--- start ---

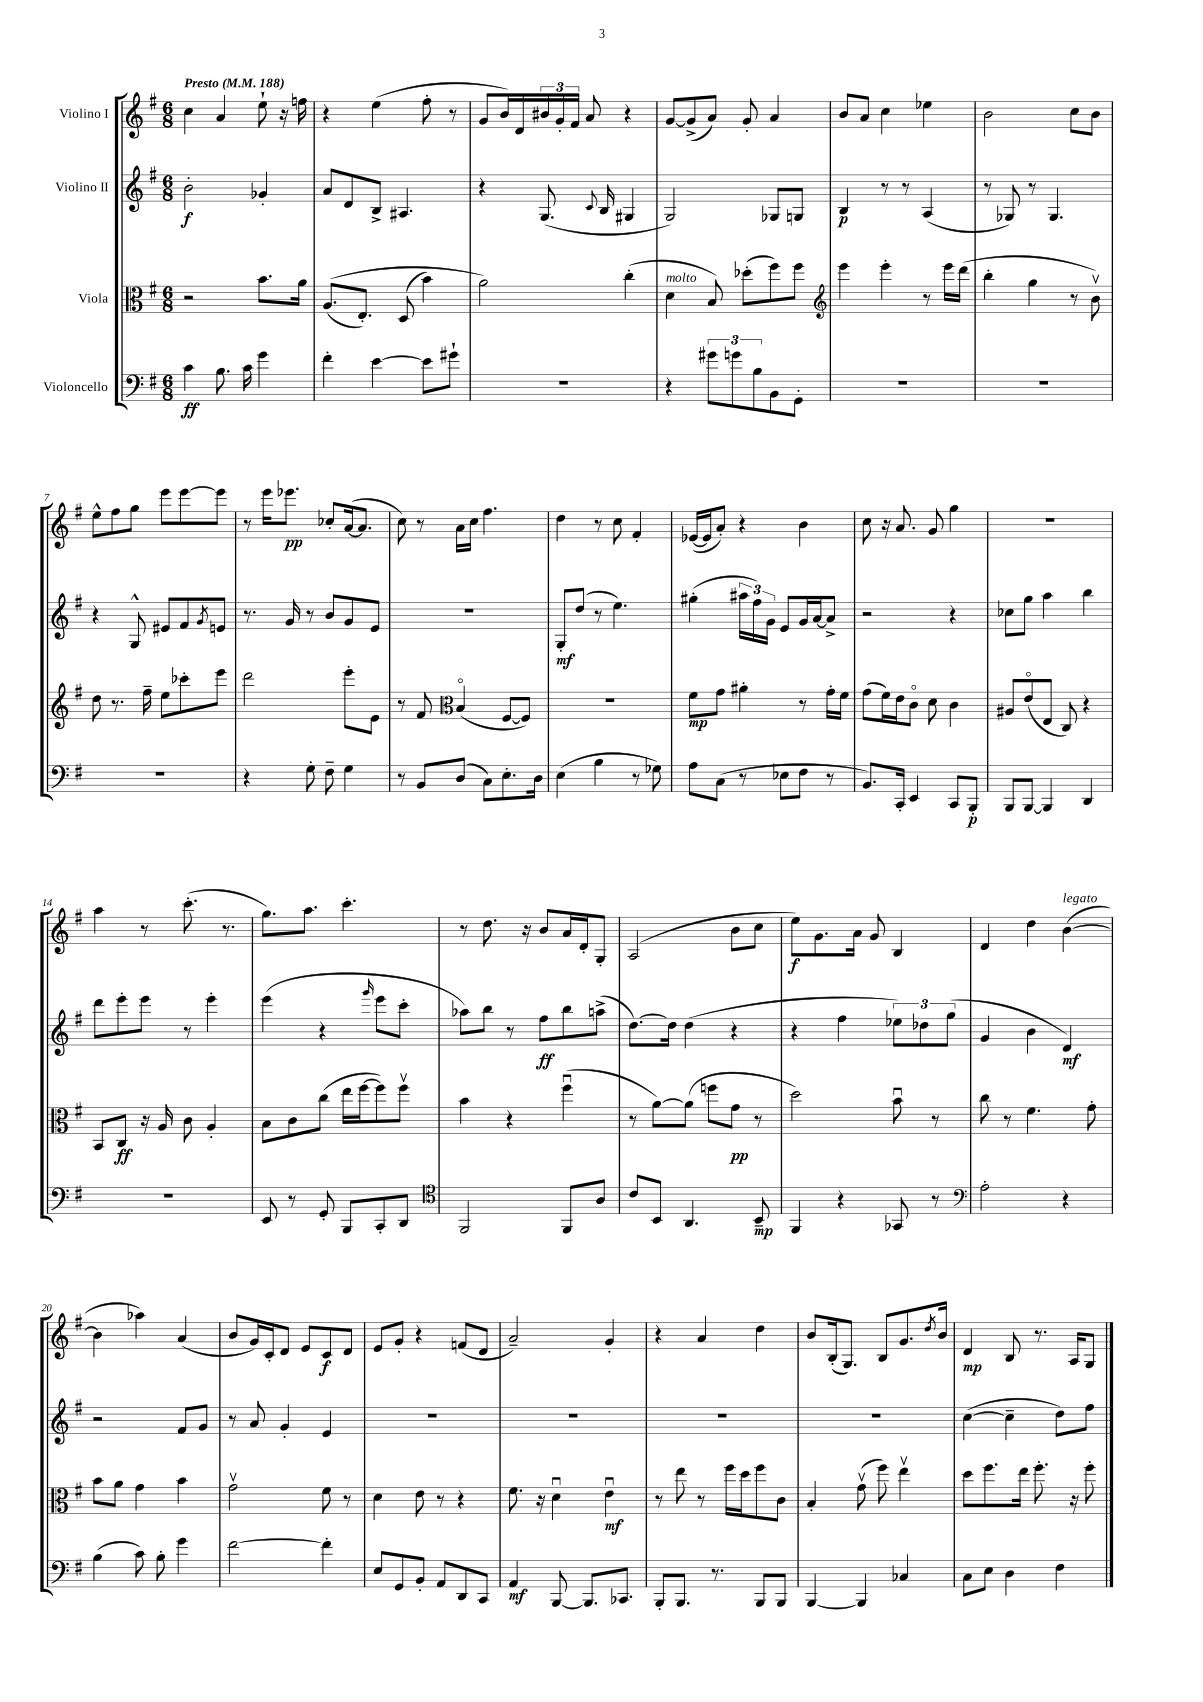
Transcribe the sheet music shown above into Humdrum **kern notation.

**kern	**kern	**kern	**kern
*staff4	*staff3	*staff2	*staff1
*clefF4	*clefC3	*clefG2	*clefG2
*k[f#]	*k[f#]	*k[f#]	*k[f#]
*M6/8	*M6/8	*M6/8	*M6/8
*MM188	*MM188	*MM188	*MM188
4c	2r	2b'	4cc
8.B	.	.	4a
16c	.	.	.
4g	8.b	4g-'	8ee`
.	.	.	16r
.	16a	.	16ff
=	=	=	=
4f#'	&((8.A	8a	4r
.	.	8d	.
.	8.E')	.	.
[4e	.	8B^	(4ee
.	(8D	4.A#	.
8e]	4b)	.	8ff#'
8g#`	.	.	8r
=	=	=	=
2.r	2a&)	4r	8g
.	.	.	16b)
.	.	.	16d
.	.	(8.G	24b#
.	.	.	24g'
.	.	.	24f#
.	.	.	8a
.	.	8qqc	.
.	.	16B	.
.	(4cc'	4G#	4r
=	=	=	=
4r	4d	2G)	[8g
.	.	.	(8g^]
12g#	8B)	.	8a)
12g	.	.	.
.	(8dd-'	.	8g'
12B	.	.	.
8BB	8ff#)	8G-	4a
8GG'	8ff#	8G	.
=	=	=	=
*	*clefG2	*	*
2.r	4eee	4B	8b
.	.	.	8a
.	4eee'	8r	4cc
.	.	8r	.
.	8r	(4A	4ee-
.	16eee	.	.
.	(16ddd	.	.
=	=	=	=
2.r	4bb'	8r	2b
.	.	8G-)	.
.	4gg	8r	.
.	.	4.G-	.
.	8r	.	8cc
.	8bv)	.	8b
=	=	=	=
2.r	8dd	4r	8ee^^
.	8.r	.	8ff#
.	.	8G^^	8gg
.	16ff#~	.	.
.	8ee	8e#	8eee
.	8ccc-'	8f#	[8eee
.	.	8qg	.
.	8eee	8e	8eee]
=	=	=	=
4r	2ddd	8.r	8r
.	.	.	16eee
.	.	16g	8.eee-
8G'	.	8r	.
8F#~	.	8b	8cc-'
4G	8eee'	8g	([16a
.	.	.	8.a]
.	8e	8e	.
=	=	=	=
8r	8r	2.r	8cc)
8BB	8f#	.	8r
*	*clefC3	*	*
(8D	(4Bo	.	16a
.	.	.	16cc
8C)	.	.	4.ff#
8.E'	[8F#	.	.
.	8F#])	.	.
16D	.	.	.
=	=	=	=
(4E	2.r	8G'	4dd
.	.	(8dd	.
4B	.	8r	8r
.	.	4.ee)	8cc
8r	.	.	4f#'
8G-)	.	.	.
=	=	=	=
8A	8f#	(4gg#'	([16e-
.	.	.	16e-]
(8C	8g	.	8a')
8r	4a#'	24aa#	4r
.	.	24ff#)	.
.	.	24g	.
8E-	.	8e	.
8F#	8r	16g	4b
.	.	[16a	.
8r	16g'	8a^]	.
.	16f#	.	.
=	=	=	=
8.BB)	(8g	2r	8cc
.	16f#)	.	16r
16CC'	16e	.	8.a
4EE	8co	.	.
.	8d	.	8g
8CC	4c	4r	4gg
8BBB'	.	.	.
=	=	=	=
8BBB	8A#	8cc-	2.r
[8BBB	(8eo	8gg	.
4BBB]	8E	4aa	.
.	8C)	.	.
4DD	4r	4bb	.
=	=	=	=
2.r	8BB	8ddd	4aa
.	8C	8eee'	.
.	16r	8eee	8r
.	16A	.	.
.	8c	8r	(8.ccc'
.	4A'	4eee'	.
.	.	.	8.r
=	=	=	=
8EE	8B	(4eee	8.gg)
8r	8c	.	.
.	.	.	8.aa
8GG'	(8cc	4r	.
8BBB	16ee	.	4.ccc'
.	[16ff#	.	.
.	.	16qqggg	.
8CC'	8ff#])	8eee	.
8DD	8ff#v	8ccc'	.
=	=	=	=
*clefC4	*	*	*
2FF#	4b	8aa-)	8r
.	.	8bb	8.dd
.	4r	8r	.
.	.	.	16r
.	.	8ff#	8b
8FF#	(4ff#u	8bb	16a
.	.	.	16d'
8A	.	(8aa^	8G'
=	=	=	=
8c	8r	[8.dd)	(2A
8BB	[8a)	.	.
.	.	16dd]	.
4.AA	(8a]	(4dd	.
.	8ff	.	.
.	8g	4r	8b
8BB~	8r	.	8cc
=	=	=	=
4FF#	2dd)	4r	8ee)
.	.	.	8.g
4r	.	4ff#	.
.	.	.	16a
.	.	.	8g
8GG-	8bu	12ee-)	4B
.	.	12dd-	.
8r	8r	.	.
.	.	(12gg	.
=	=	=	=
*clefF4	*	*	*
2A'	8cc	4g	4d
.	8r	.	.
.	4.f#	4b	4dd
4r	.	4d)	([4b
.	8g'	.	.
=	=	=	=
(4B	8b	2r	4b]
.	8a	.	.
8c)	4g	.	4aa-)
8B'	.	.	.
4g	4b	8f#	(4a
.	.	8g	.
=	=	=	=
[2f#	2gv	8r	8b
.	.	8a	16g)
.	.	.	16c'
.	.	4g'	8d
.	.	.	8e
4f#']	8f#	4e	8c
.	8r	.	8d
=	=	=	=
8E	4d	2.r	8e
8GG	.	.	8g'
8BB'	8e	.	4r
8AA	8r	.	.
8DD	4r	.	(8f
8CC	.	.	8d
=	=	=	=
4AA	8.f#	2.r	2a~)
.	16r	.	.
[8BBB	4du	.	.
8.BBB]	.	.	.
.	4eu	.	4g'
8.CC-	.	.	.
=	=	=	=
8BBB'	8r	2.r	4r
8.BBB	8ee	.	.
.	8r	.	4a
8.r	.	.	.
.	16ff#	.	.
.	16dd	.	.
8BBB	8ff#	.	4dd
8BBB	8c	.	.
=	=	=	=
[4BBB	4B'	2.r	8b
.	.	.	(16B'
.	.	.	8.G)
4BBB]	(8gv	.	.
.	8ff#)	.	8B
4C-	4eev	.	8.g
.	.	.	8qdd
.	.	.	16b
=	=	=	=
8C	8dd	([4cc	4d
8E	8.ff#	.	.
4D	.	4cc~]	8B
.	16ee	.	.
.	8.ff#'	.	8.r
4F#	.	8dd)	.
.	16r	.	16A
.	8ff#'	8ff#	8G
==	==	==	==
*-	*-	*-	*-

--- end ---

GOAL | Count the lines in the records above that contain the string "kern". Reply with the number alone.

THE RESPONSE | 2